| STATED PROBLEM |
Render every line of motion text in the rows below as a JSON list of strings, one string per line and no entries for blank lines. Omit the picture markers from the list.
--- BEGIN DATA SECTION ---
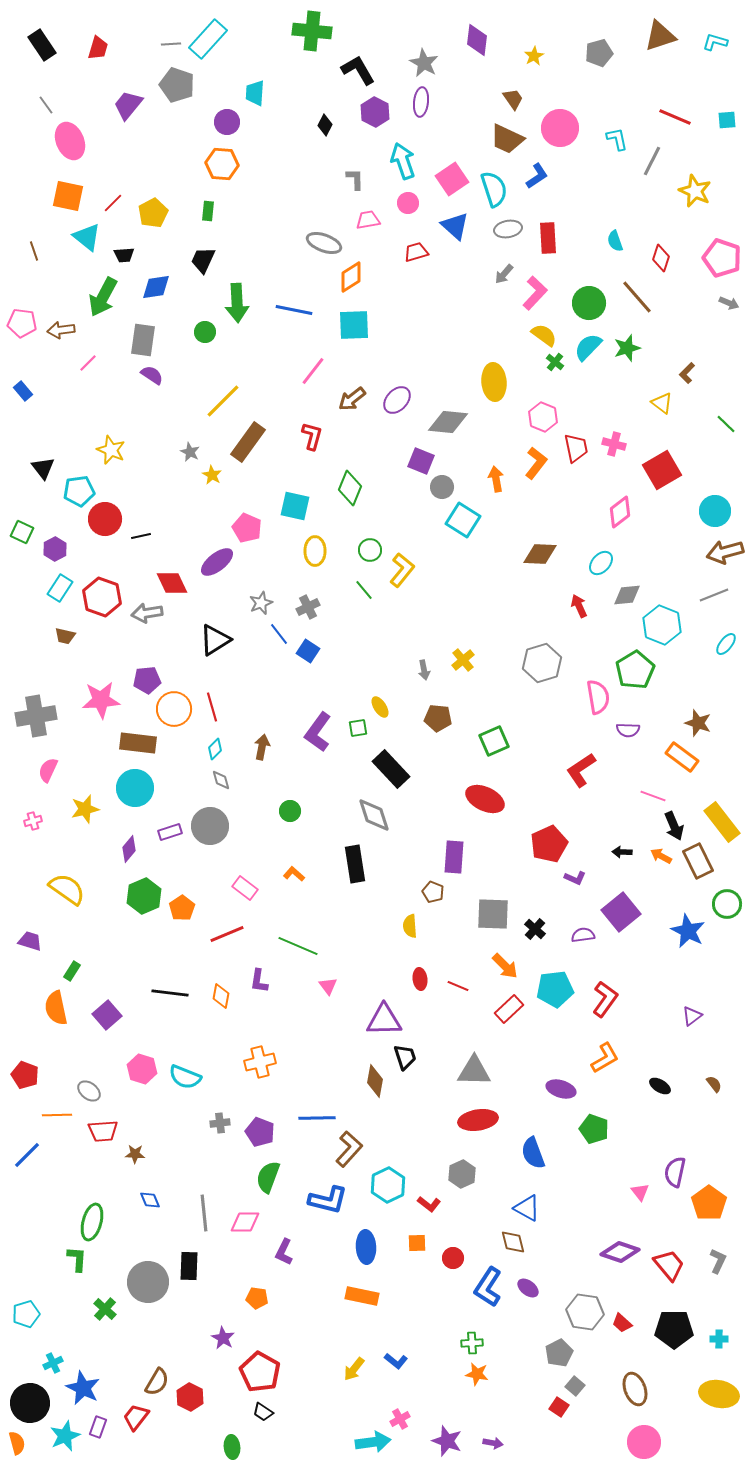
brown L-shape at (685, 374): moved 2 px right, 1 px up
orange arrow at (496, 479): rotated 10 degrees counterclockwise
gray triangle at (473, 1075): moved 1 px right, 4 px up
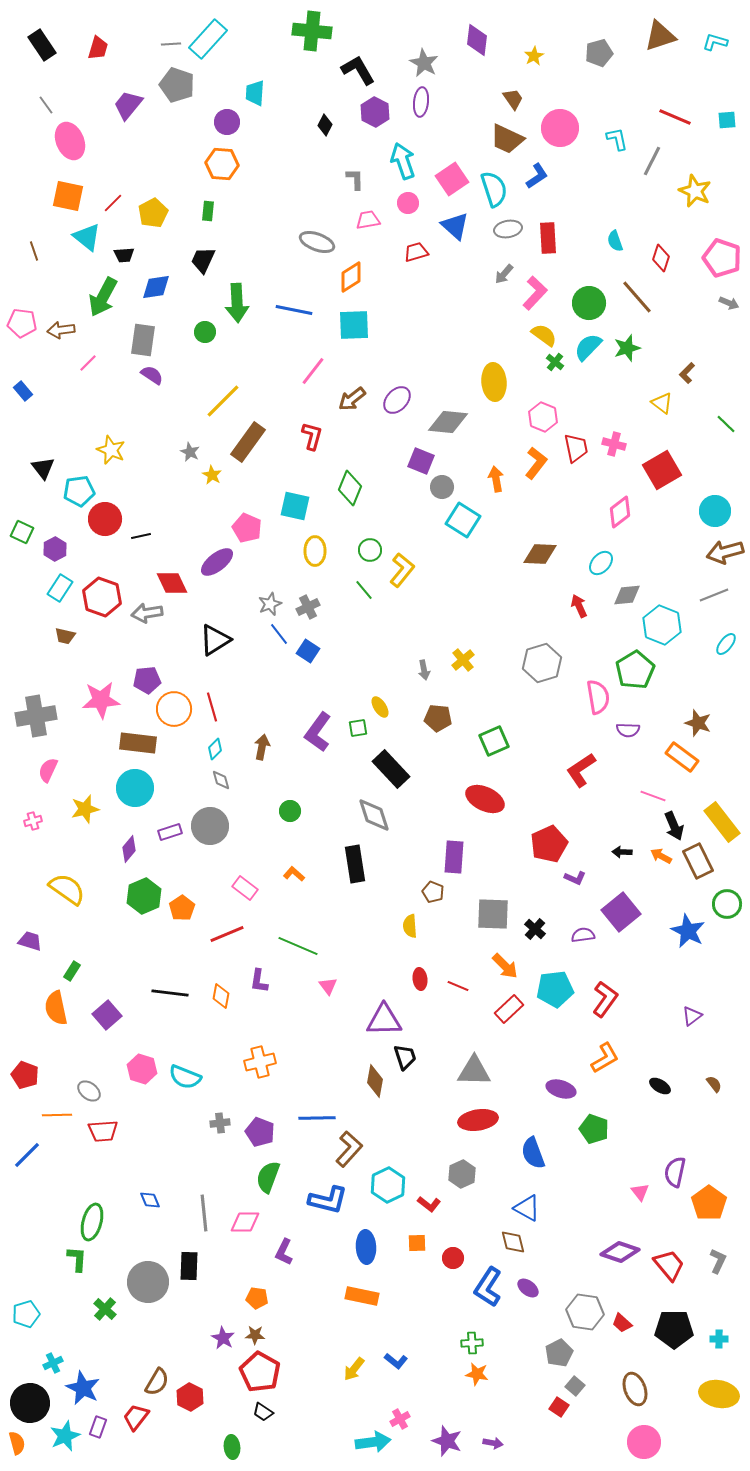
gray ellipse at (324, 243): moved 7 px left, 1 px up
gray star at (261, 603): moved 9 px right, 1 px down
brown star at (135, 1154): moved 120 px right, 181 px down
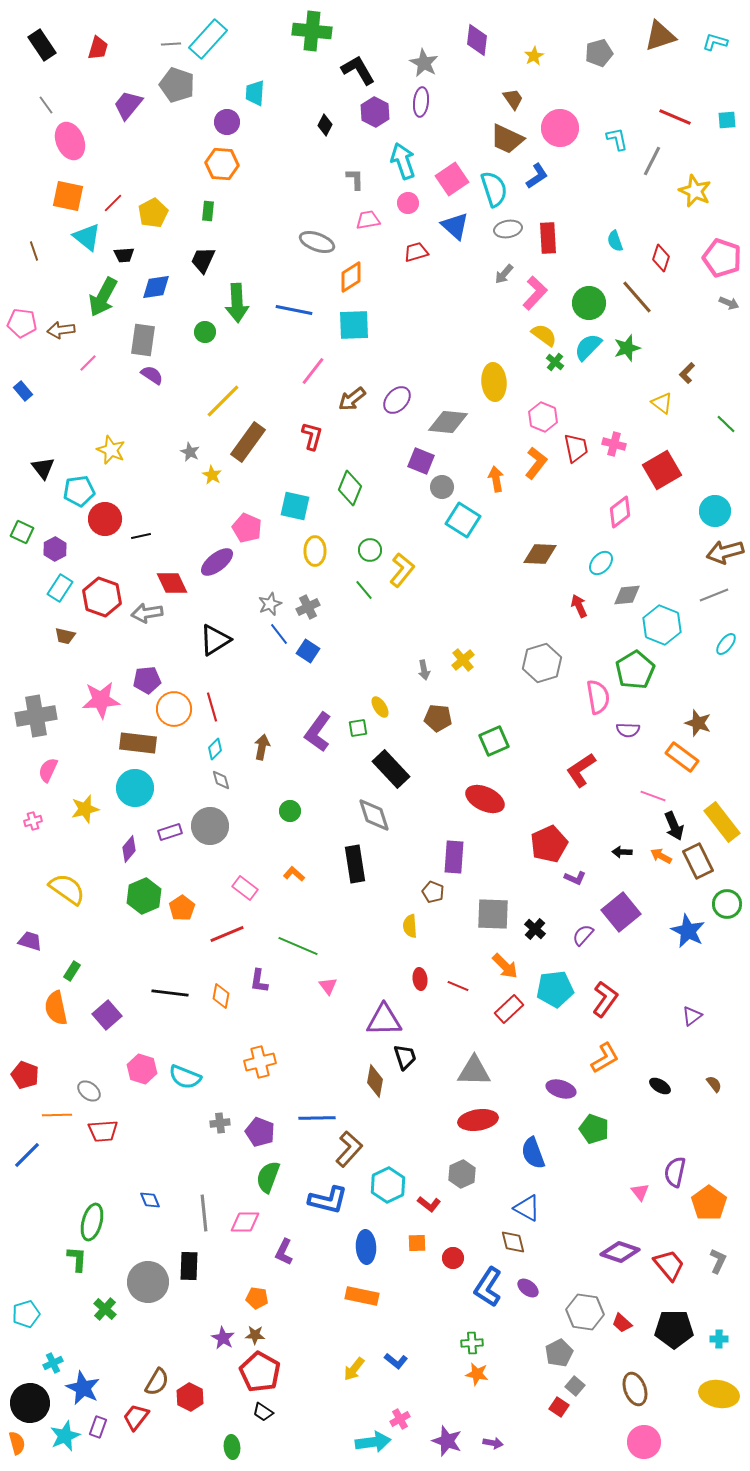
--- END DATA SECTION ---
| OUTPUT FOR THIS EXERCISE |
[
  "brown L-shape at (685, 374): moved 2 px right, 1 px up",
  "orange arrow at (496, 479): rotated 10 degrees counterclockwise",
  "gray triangle at (473, 1075): moved 1 px right, 4 px up",
  "gray ellipse at (324, 243): moved 7 px left, 1 px up",
  "gray star at (261, 603): moved 9 px right, 1 px down",
  "brown star at (135, 1154): moved 120 px right, 181 px down"
]